Reproduce the data below word for word, setting aside any picture it holds.

[Data excerpts]
* * *

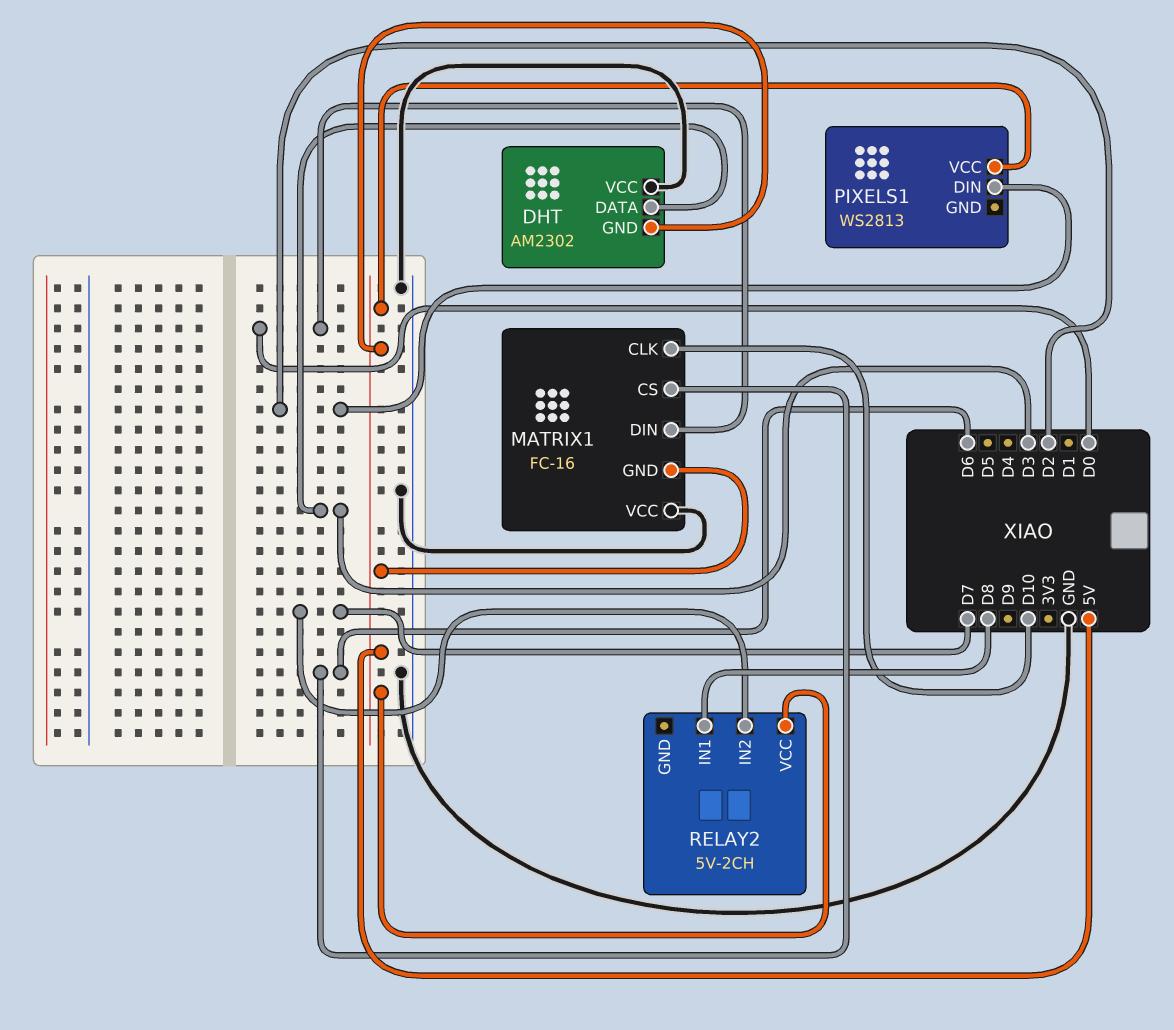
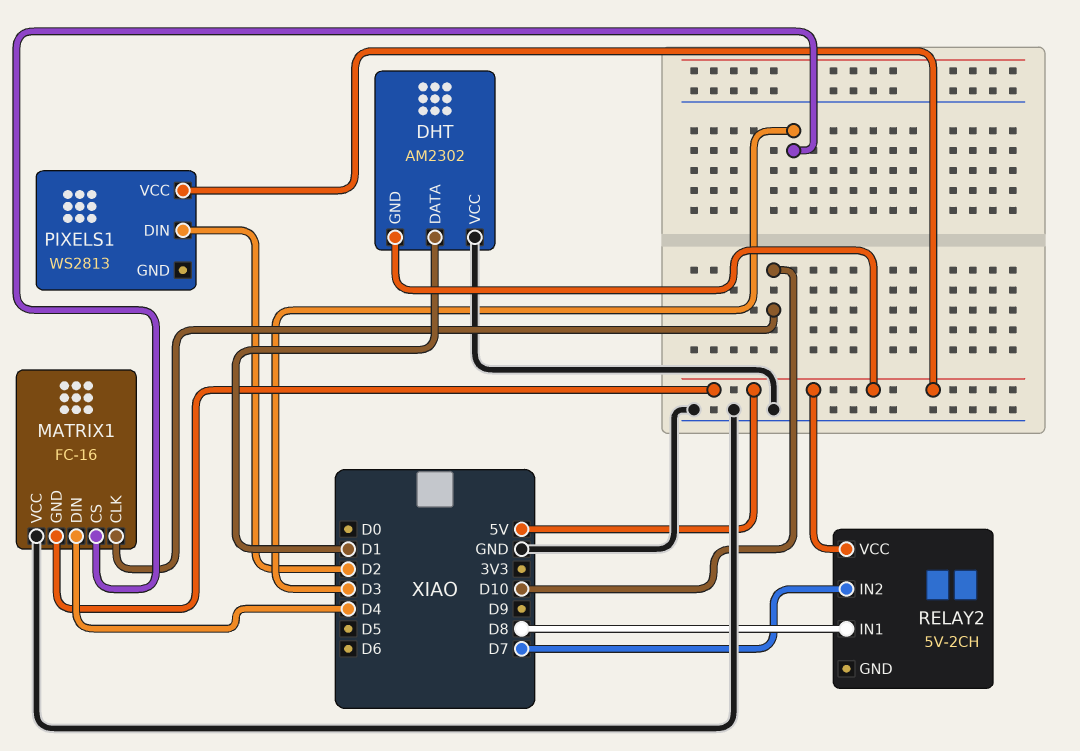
DHT pin DATA: D3 -> D1
MATRIX1 pin CS: D6 -> D3
MATRIX1 pin DIN: D0 -> D4

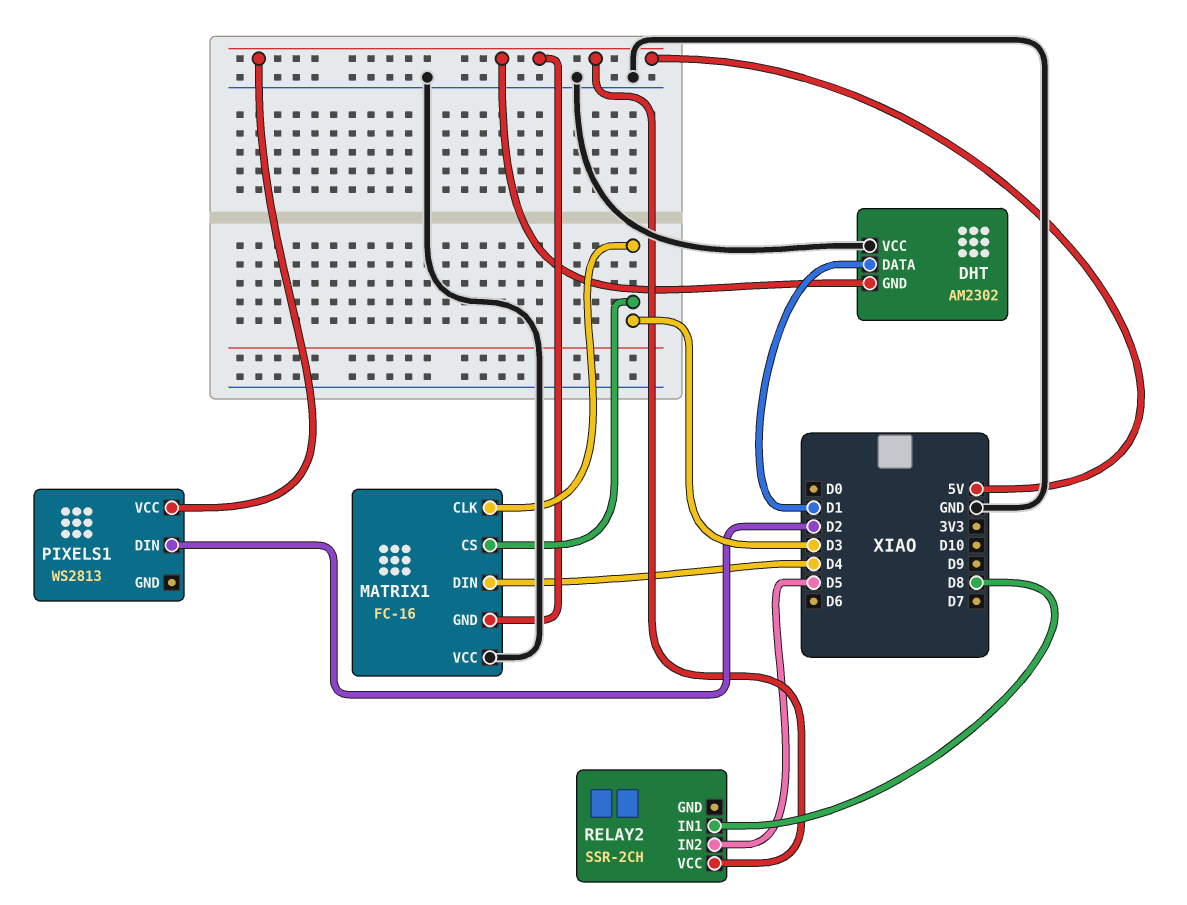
MATRIX1 pin CLK: D10 -> D3
RELAY2: 5V-2CH -> SSR-2CH
RELAY2 pin IN2: D7 -> D5

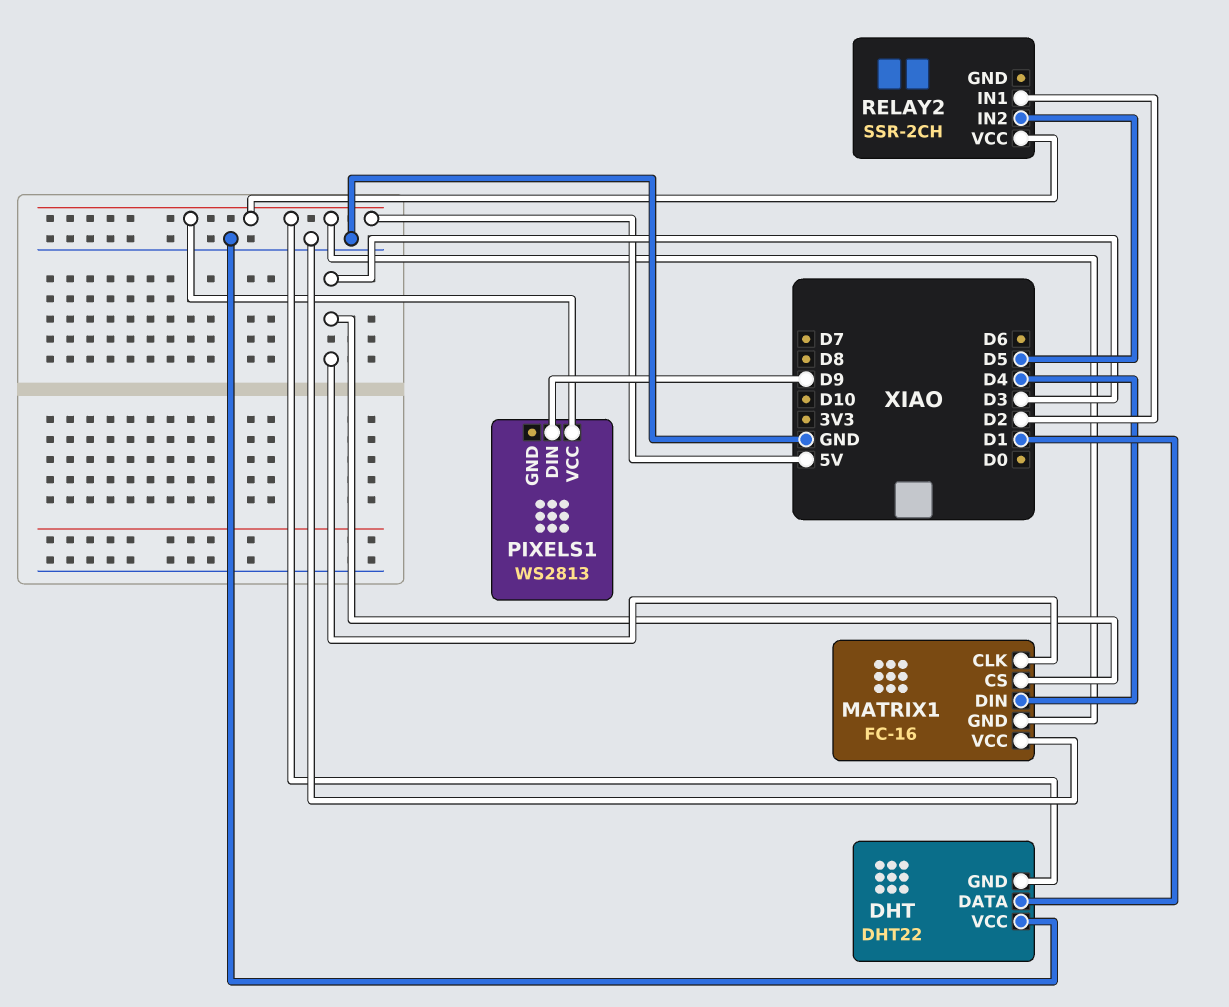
DHT: AM2302 -> DHT22
PIXELS1 pin DIN: D2 -> D9
RELAY2 pin IN1: D8 -> D2

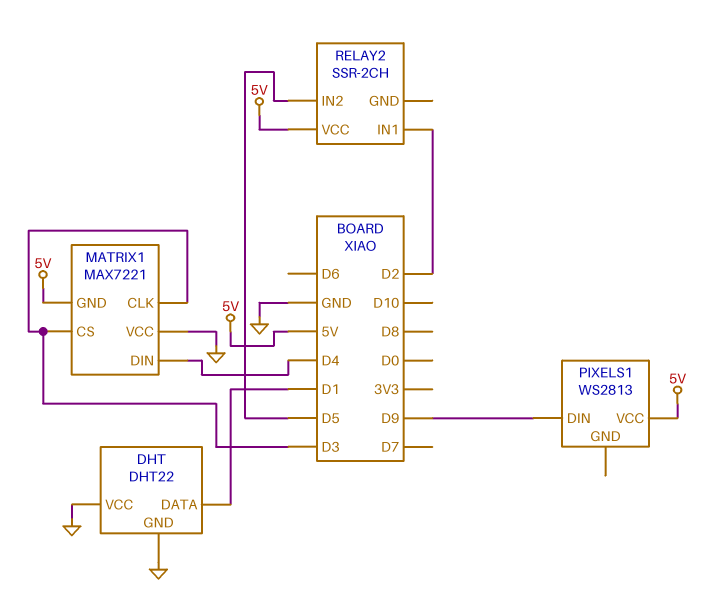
DHT pin GND: 5V -> GND
MATRIX1: FC-16 -> MAX7221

* * *

__TASK ANSWER__
DHT pin DATA: D3 -> D1
MATRIX1 pin CS: D6 -> D3
MATRIX1 pin DIN: D0 -> D4

MATRIX1 pin CLK: D10 -> D3
RELAY2: 5V-2CH -> SSR-2CH
RELAY2 pin IN2: D7 -> D5

DHT: AM2302 -> DHT22
PIXELS1 pin DIN: D2 -> D9
RELAY2 pin IN1: D8 -> D2

DHT pin GND: 5V -> GND
MATRIX1: FC-16 -> MAX7221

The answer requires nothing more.